▸ **Problem details**:
Reproduce every line in the material below that holds "purple".

▸ **Stored data**:
┌────────

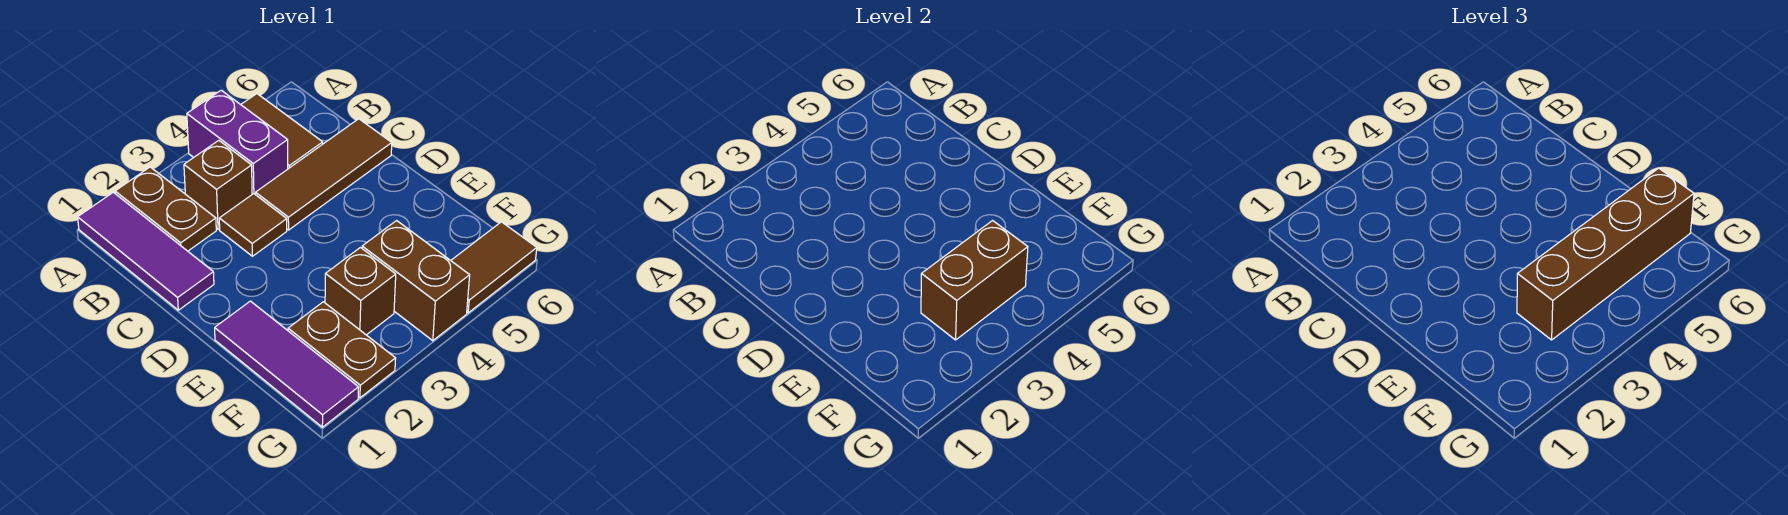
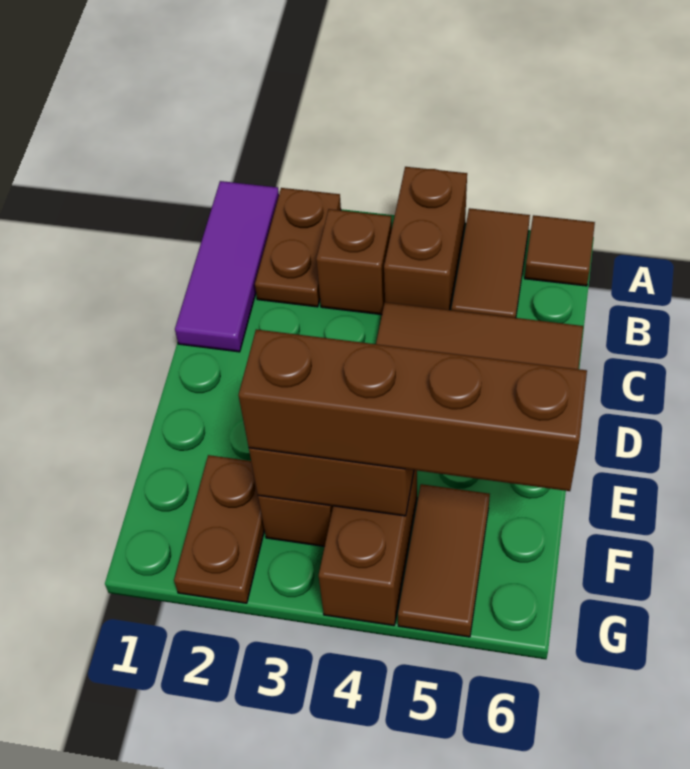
purple brick A4:B4 level 1 -> brown brick A4:B4 level 1
brown tile C3 level 1 -> brown tile A6 level 1
purple tile E1:G1 level 1 -> none
brown tile G5:G6 level 1 -> brown tile F5:G5 level 1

└────────

▸ **Solved problem**:
purple brick A4:B4 level 1 -> brown brick A4:B4 level 1
purple tile E1:G1 level 1 -> none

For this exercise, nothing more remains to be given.